(Collected data entries)
- - - - -

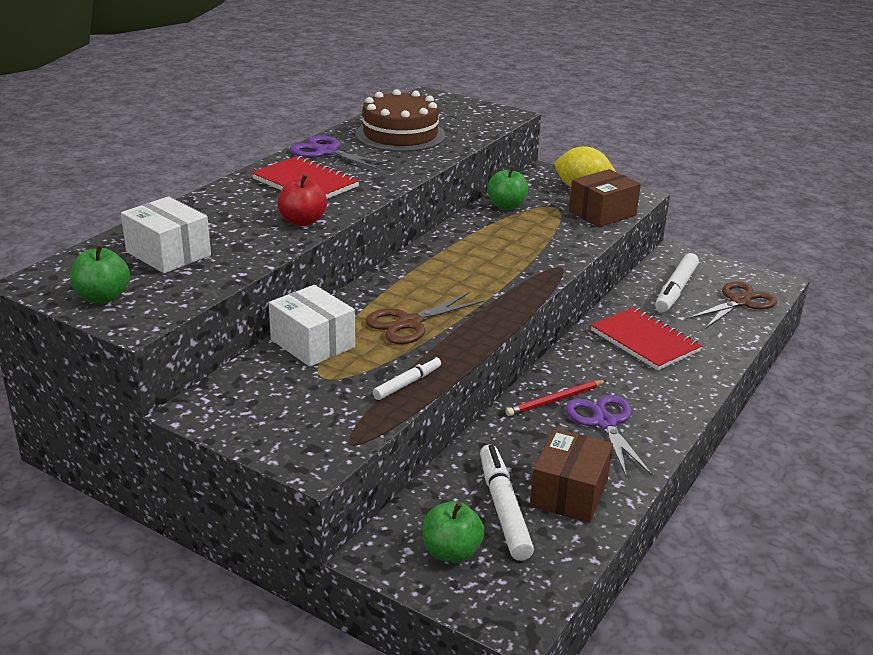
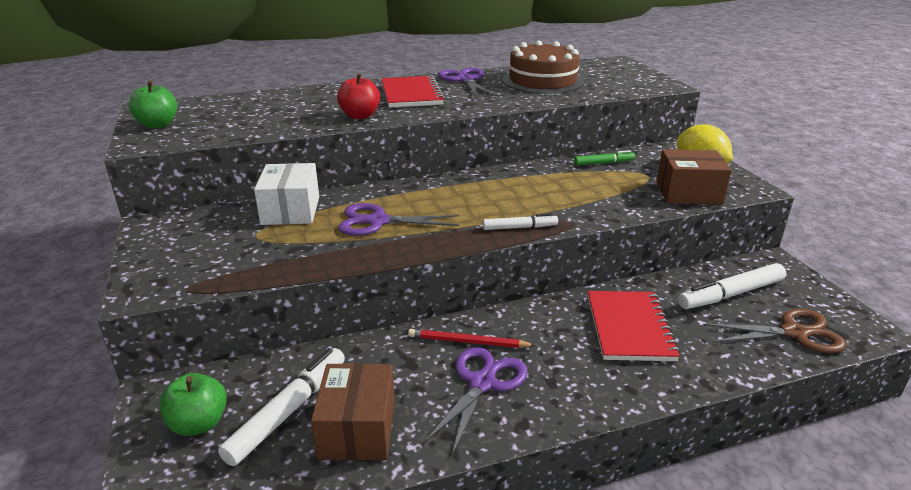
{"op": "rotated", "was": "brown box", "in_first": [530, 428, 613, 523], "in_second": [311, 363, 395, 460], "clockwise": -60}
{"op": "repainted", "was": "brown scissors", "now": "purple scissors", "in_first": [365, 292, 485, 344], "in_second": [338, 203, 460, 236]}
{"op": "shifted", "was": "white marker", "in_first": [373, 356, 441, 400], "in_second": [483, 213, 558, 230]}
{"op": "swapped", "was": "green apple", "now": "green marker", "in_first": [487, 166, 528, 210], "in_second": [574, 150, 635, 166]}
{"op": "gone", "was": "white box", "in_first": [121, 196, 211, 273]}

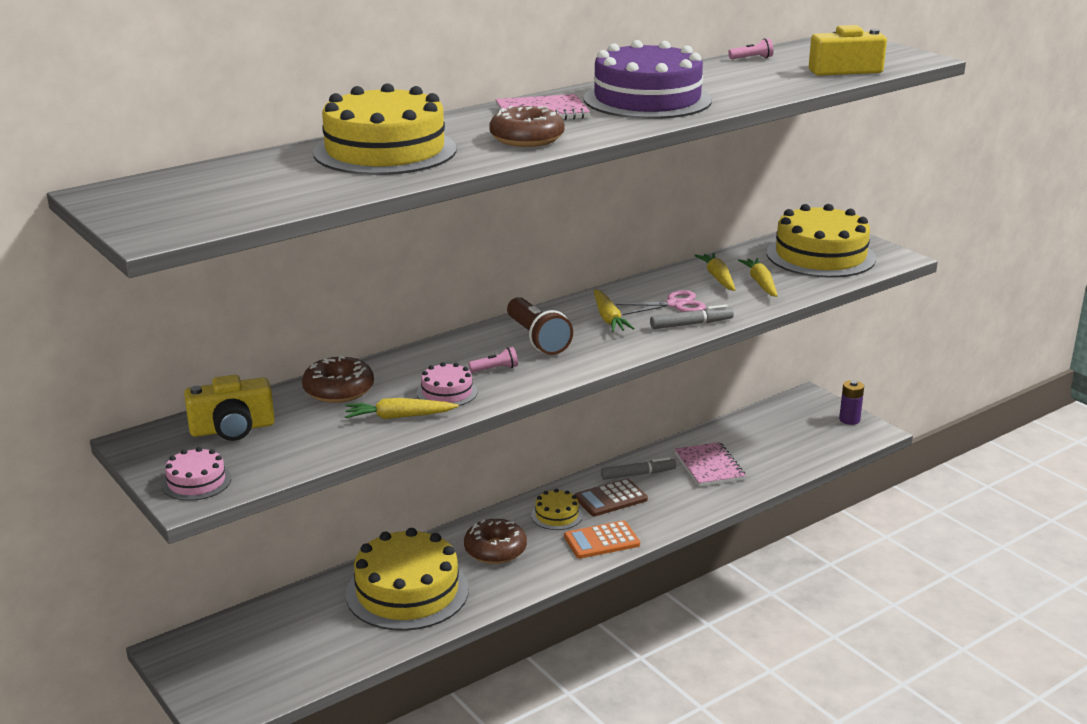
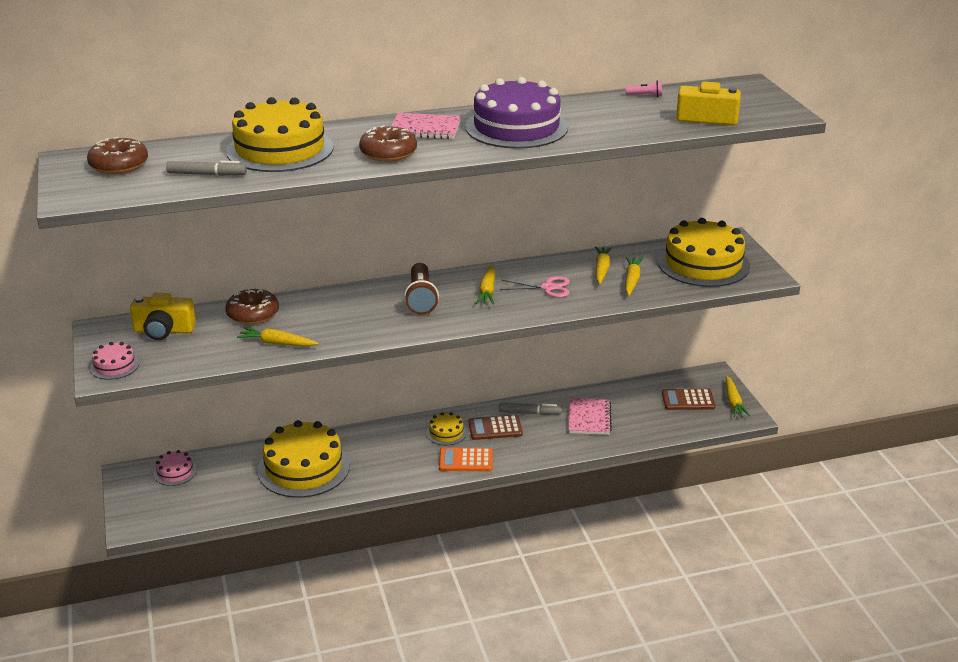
{"op": "shifted", "was": "brown donut", "in_first": [464, 519, 527, 564], "in_second": [87, 137, 148, 174]}
{"op": "shifted", "was": "pink cake", "in_first": [417, 362, 478, 406], "in_second": [154, 450, 197, 486]}
{"op": "shifted", "was": "grey marker", "in_first": [650, 305, 734, 329], "in_second": [166, 160, 247, 176]}
{"op": "new", "now": "brown calculator", "in_second": [662, 389, 716, 410]}
{"op": "swapped", "was": "purple battery", "now": "yellow carrot", "in_first": [839, 380, 864, 425], "in_second": [726, 376, 750, 417]}
{"op": "gone", "was": "pink flashlight", "in_first": [468, 347, 518, 373]}

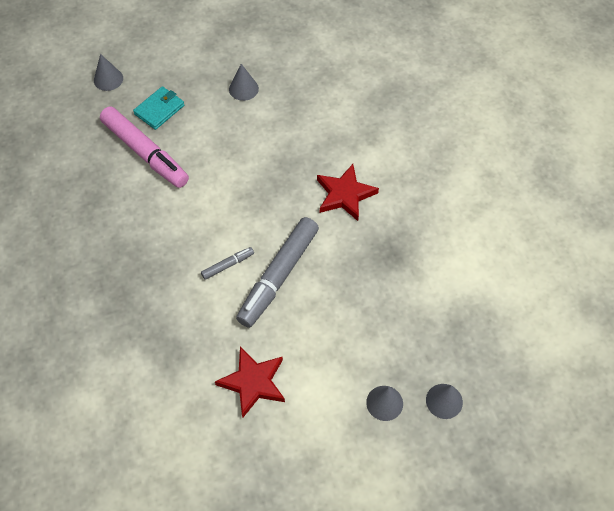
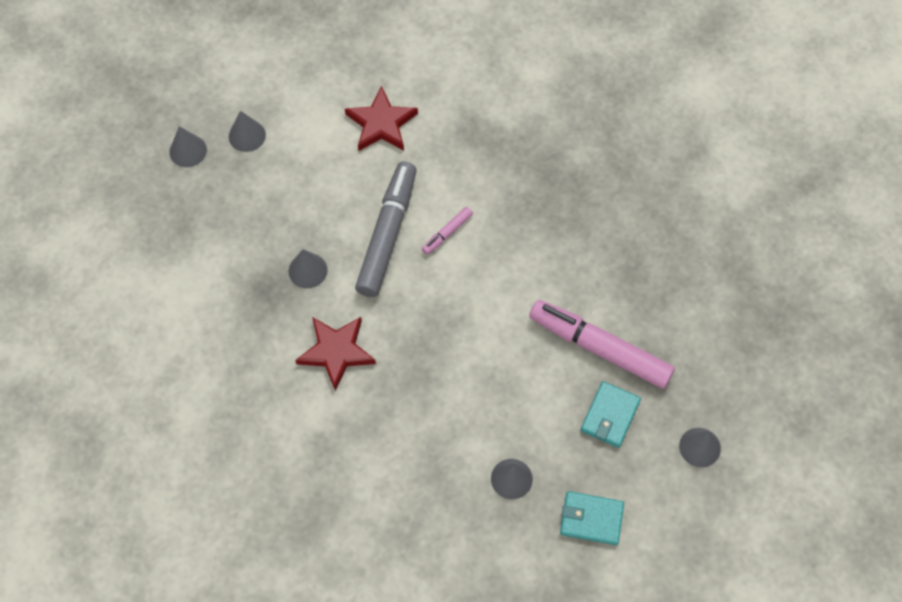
{"op": "new", "now": "grey cone", "in_second": [289, 249, 327, 288]}
{"op": "repainted", "was": "grey marker", "now": "pink marker", "in_first": [201, 247, 254, 280], "in_second": [422, 207, 473, 255]}
{"op": "new", "now": "turquoise wallet", "in_second": [560, 491, 624, 545]}

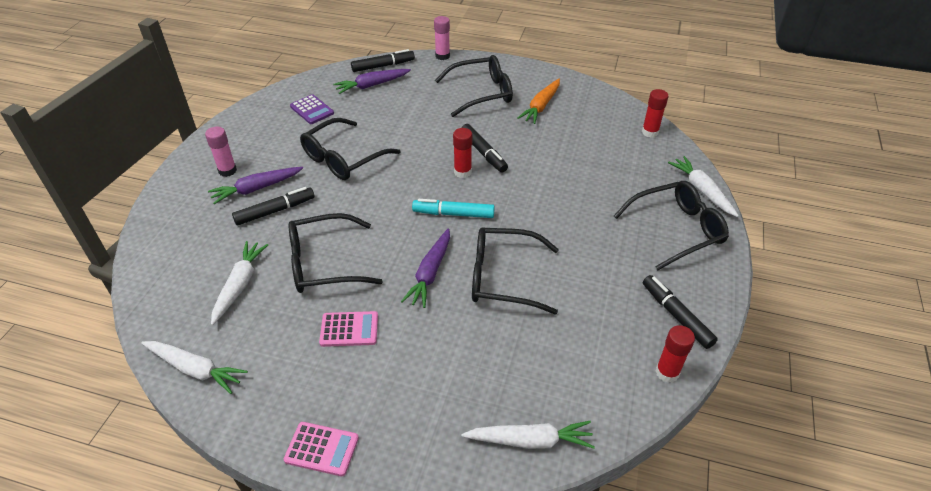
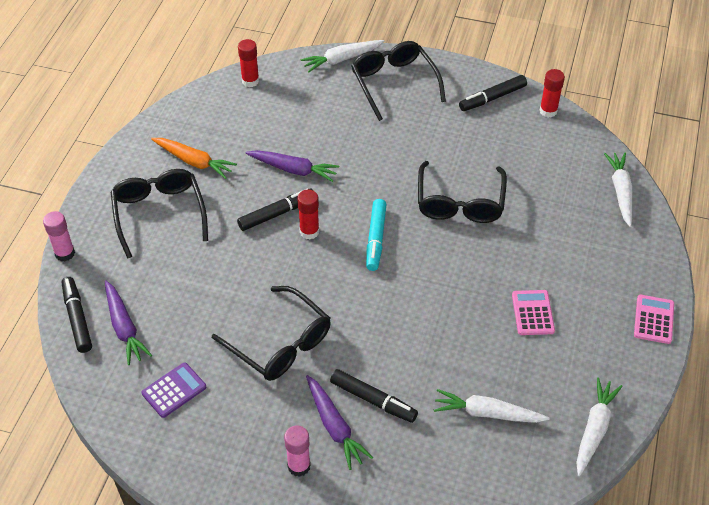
{"op": "shifted", "was": "purple carrot", "in_first": [401, 228, 450, 308], "in_second": [245, 150, 339, 182]}
{"op": "rotated", "was": "black marker", "in_first": [232, 187, 315, 225], "in_second": [330, 369, 418, 423], "clockwise": 150}
{"op": "gone", "was": "black glasses", "in_first": [289, 213, 383, 293]}

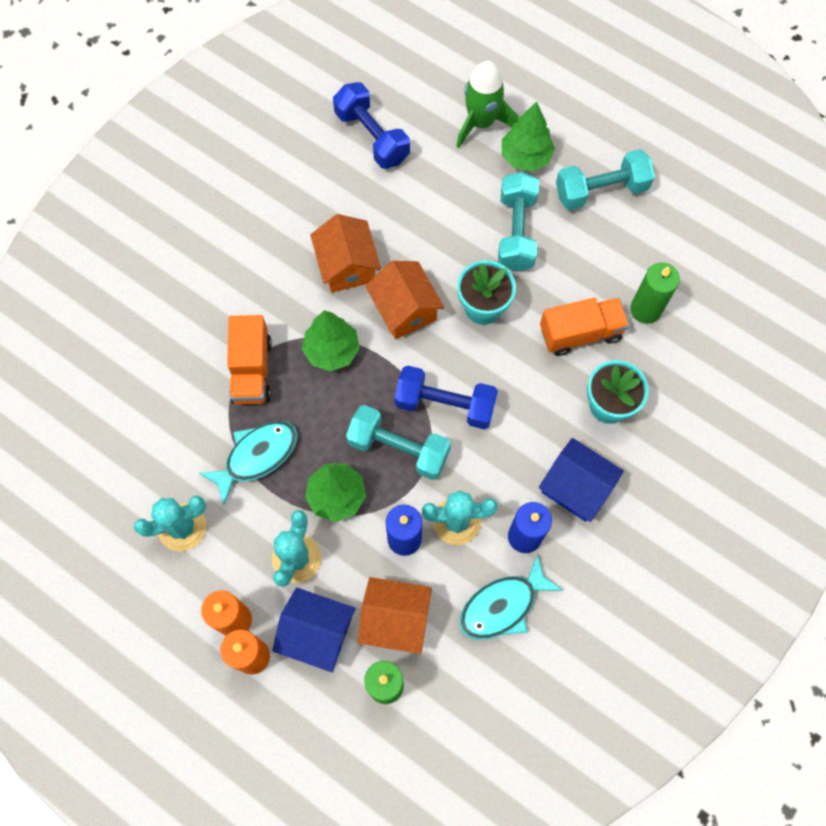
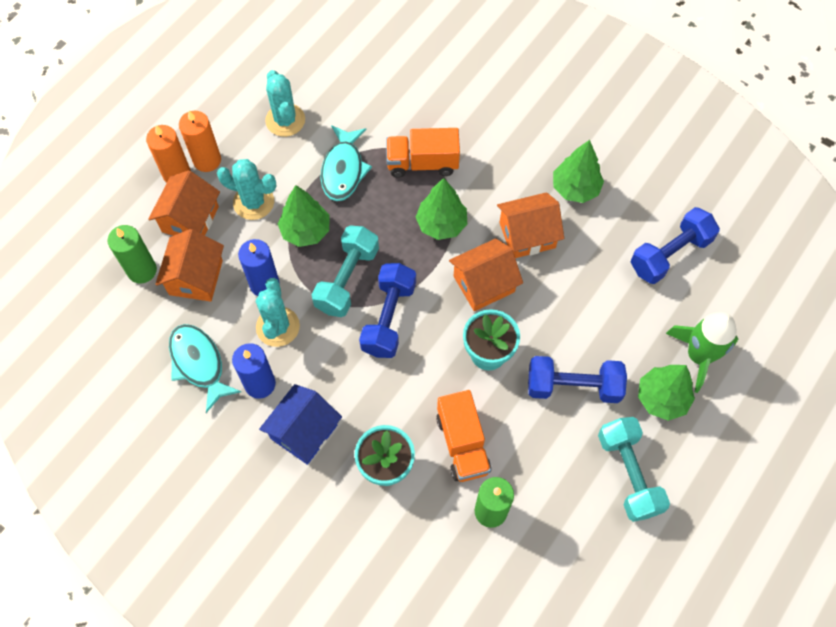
{"op": "repainted", "was": "blue house", "now": "orange house", "in_first": [272, 587, 356, 672], "in_second": [148, 170, 220, 236]}
{"op": "rotated", "was": "turquoise fish", "in_first": [199, 421, 298, 506], "in_second": [321, 125, 372, 201], "clockwise": 45}
{"op": "repainted", "was": "turquoise dumbbell", "now": "blue dumbbell", "in_first": [498, 172, 539, 271], "in_second": [528, 356, 627, 403]}
{"op": "new", "now": "green tree", "in_second": [553, 140, 604, 203]}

- - - - -

[Aim of the task] The answer must restate every entry word for word, with the pictures left out.

[Result of this task]
{"op": "rotated", "was": "brown box", "in_first": [530, 428, 613, 523], "in_second": [311, 363, 395, 460], "clockwise": -60}
{"op": "repainted", "was": "brown scissors", "now": "purple scissors", "in_first": [365, 292, 485, 344], "in_second": [338, 203, 460, 236]}
{"op": "shifted", "was": "white marker", "in_first": [373, 356, 441, 400], "in_second": [483, 213, 558, 230]}
{"op": "swapped", "was": "green apple", "now": "green marker", "in_first": [487, 166, 528, 210], "in_second": [574, 150, 635, 166]}
{"op": "gone", "was": "white box", "in_first": [121, 196, 211, 273]}

{"op": "shifted", "was": "brown donut", "in_first": [464, 519, 527, 564], "in_second": [87, 137, 148, 174]}
{"op": "shifted", "was": "pink cake", "in_first": [417, 362, 478, 406], "in_second": [154, 450, 197, 486]}
{"op": "shifted", "was": "grey marker", "in_first": [650, 305, 734, 329], "in_second": [166, 160, 247, 176]}
{"op": "new", "now": "brown calculator", "in_second": [662, 389, 716, 410]}
{"op": "swapped", "was": "purple battery", "now": "yellow carrot", "in_first": [839, 380, 864, 425], "in_second": [726, 376, 750, 417]}
{"op": "gone", "was": "pink flashlight", "in_first": [468, 347, 518, 373]}

{"op": "new", "now": "grey cone", "in_second": [289, 249, 327, 288]}
{"op": "repainted", "was": "grey marker", "now": "pink marker", "in_first": [201, 247, 254, 280], "in_second": [422, 207, 473, 255]}
{"op": "new", "now": "turquoise wallet", "in_second": [560, 491, 624, 545]}

{"op": "shifted", "was": "purple carrot", "in_first": [401, 228, 450, 308], "in_second": [245, 150, 339, 182]}
{"op": "rotated", "was": "black marker", "in_first": [232, 187, 315, 225], "in_second": [330, 369, 418, 423], "clockwise": 150}
{"op": "gone", "was": "black glasses", "in_first": [289, 213, 383, 293]}

{"op": "repainted", "was": "blue house", "now": "orange house", "in_first": [272, 587, 356, 672], "in_second": [148, 170, 220, 236]}
{"op": "rotated", "was": "turquoise fish", "in_first": [199, 421, 298, 506], "in_second": [321, 125, 372, 201], "clockwise": 45}
{"op": "repainted", "was": "turquoise dumbbell", "now": "blue dumbbell", "in_first": [498, 172, 539, 271], "in_second": [528, 356, 627, 403]}
{"op": "new", "now": "green tree", "in_second": [553, 140, 604, 203]}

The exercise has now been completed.